WHAT IS REQUIRED: Nothing but the pictures is dropped; write out all the remaining data below exactly.

(Detected change data)
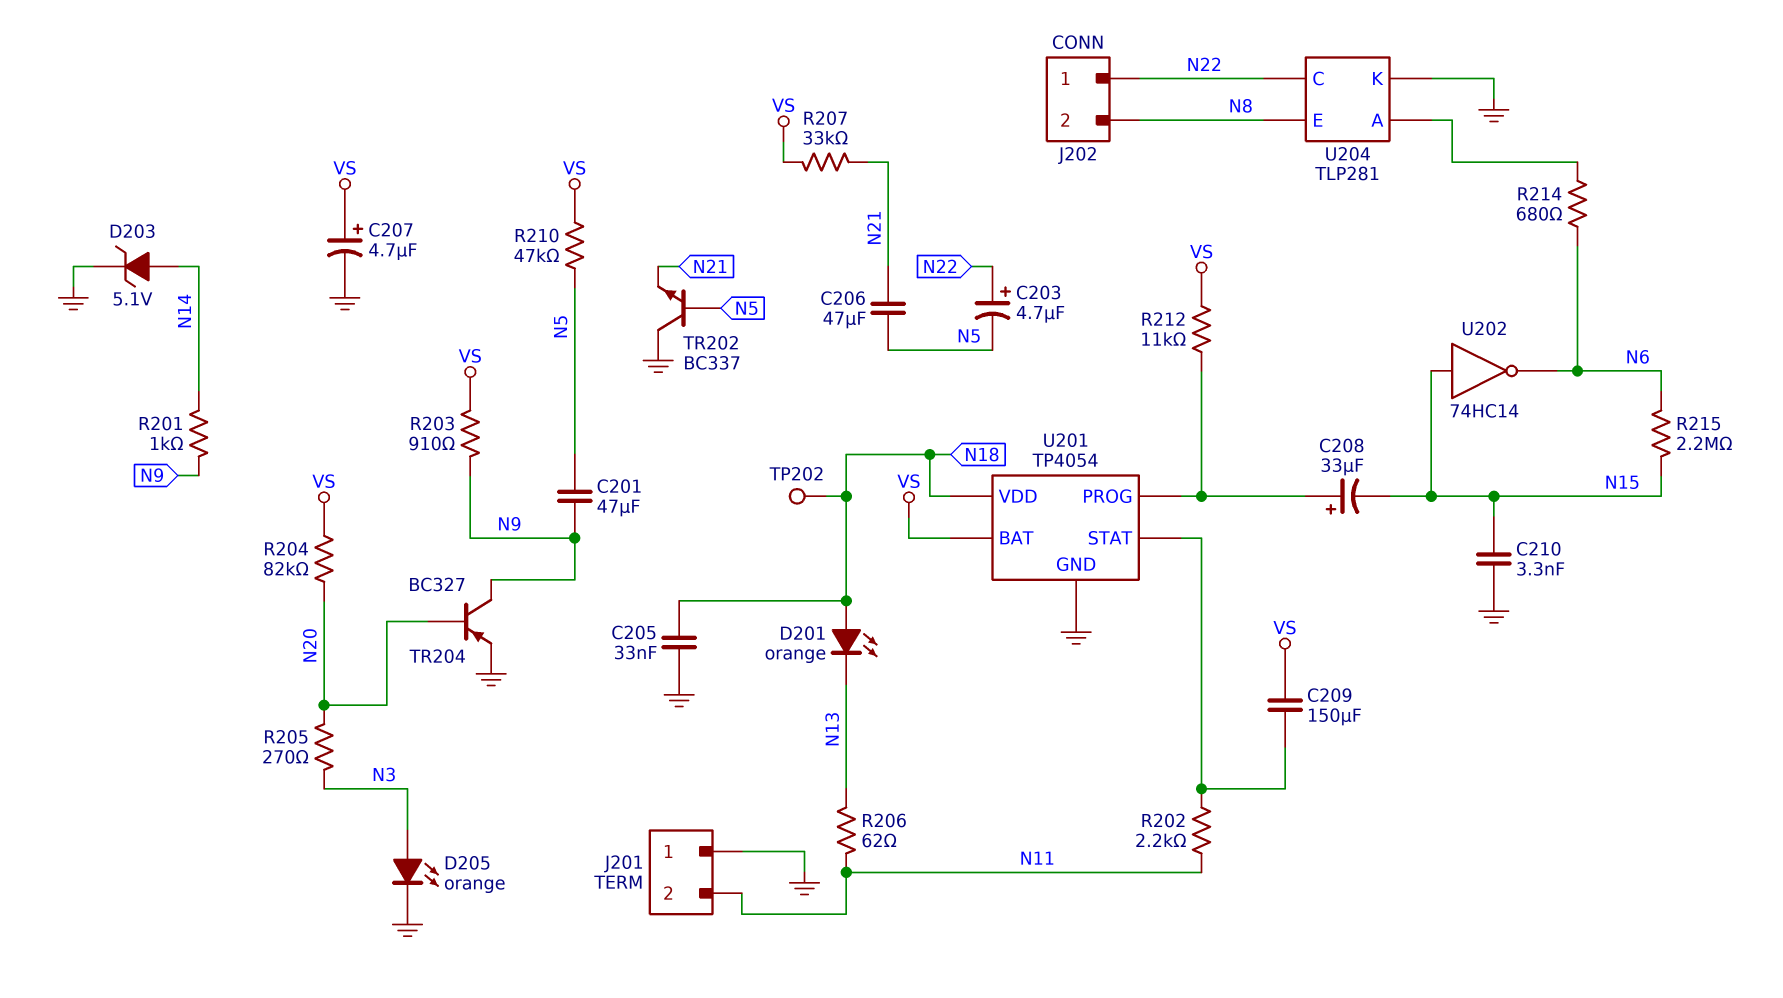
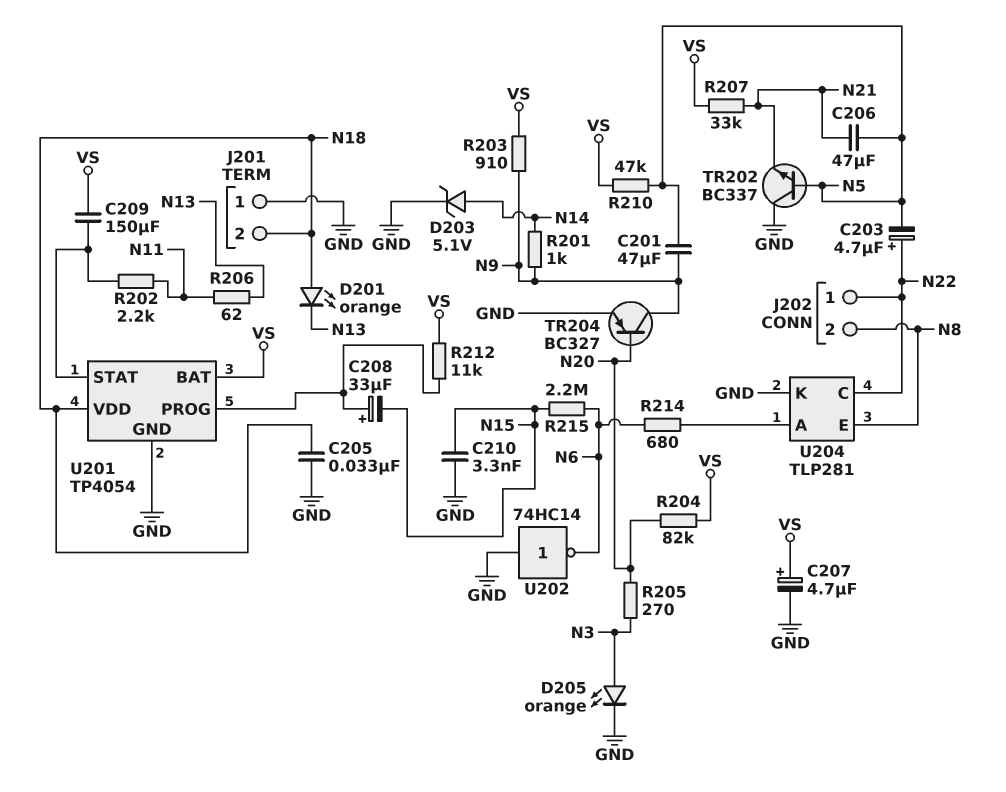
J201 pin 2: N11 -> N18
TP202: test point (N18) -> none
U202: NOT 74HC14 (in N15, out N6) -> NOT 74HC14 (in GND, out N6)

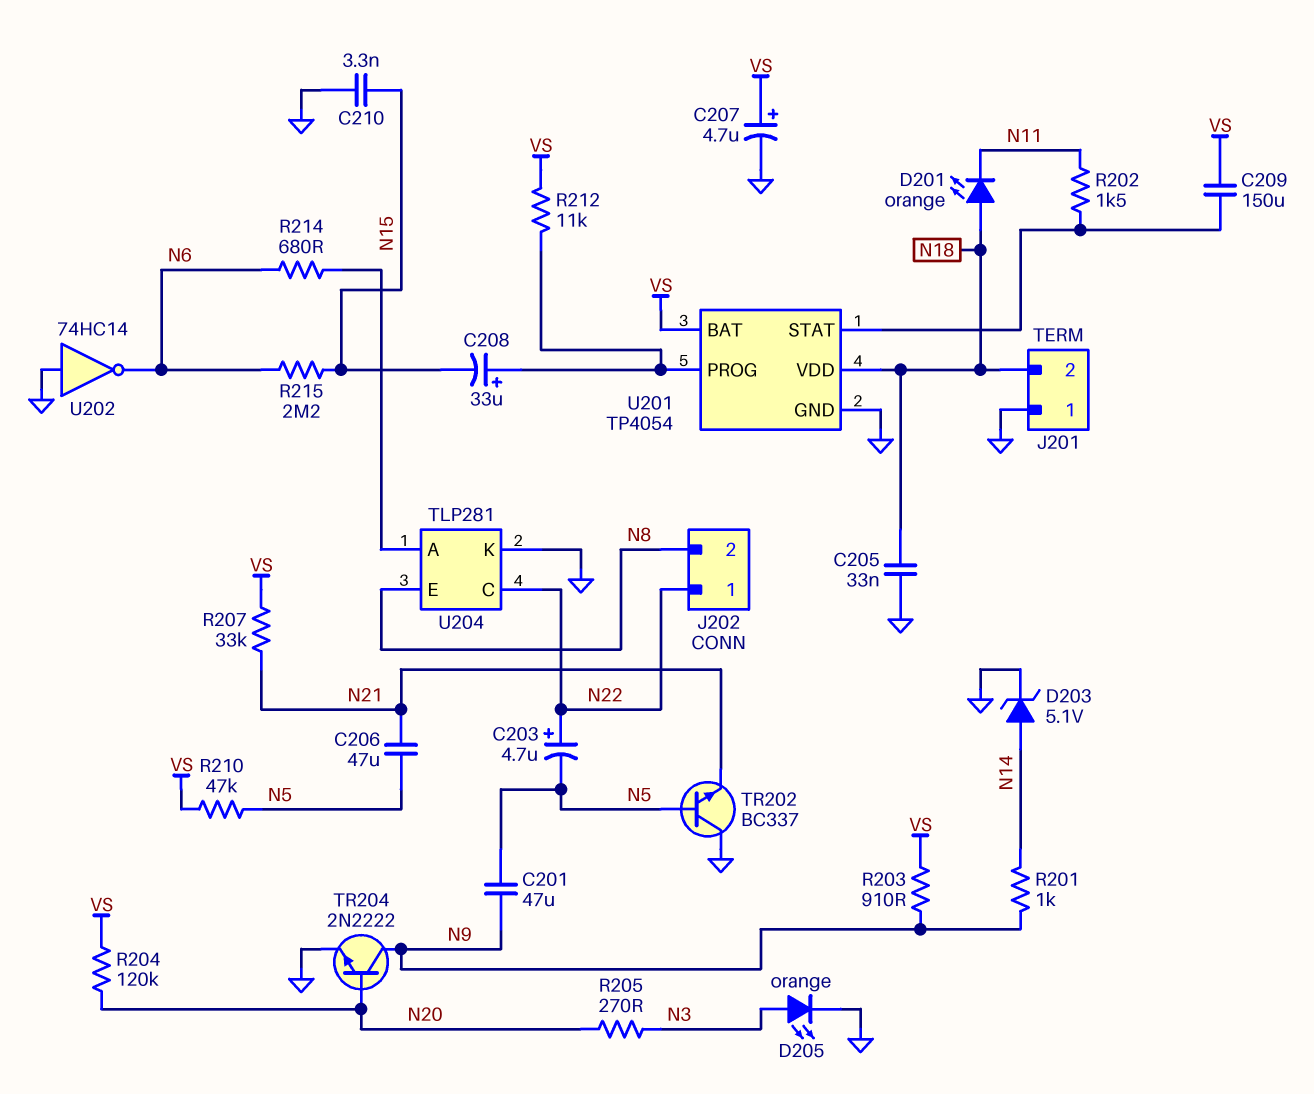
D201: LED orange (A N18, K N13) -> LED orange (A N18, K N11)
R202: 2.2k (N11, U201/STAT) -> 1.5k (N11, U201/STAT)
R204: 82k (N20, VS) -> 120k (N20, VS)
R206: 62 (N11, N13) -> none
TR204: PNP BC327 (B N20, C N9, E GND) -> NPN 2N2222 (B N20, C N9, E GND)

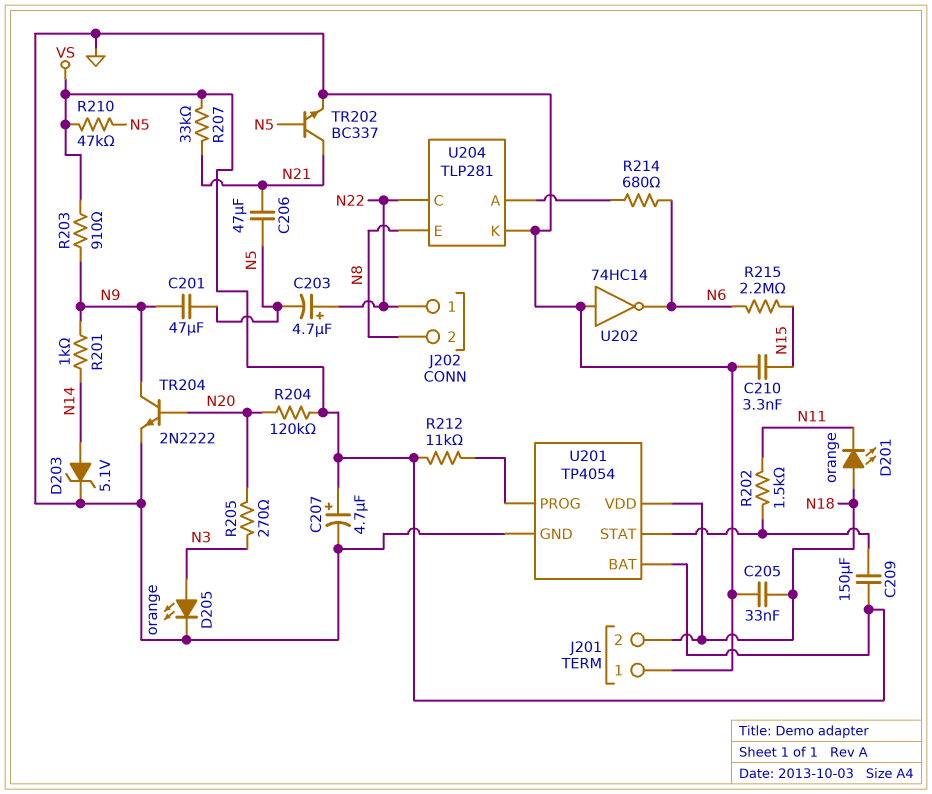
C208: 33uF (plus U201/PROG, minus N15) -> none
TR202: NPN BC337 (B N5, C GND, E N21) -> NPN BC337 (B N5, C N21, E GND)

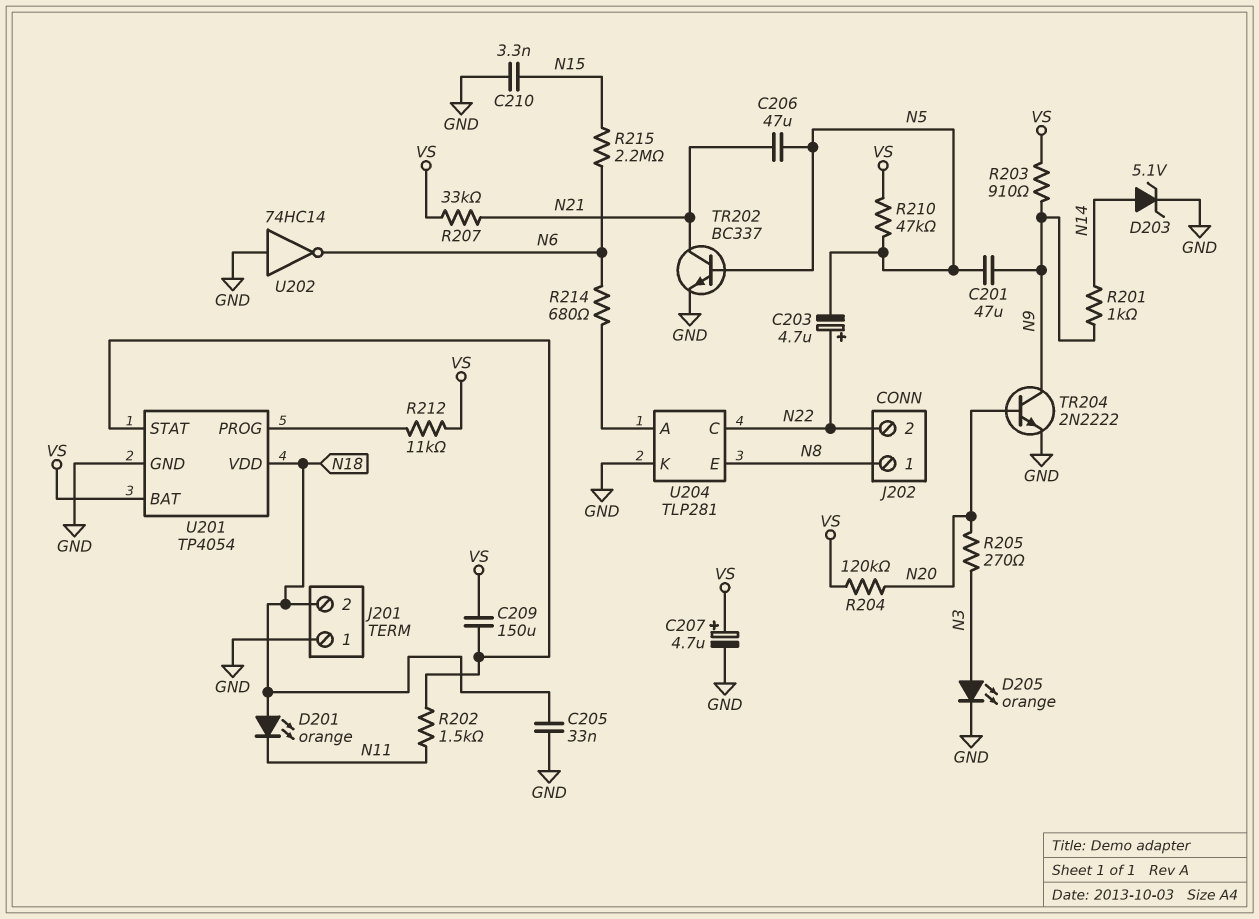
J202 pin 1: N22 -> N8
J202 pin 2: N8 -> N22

YOUR SOLUTION:
J201 pin 2: N11 -> N18
TP202: test point (N18) -> none
U202: NOT 74HC14 (in N15, out N6) -> NOT 74HC14 (in GND, out N6)

D201: LED orange (A N18, K N13) -> LED orange (A N18, K N11)
R202: 2.2k (N11, U201/STAT) -> 1.5k (N11, U201/STAT)
R204: 82k (N20, VS) -> 120k (N20, VS)
R206: 62 (N11, N13) -> none
TR204: PNP BC327 (B N20, C N9, E GND) -> NPN 2N2222 (B N20, C N9, E GND)

C208: 33uF (plus U201/PROG, minus N15) -> none
TR202: NPN BC337 (B N5, C GND, E N21) -> NPN BC337 (B N5, C N21, E GND)

J202 pin 1: N22 -> N8
J202 pin 2: N8 -> N22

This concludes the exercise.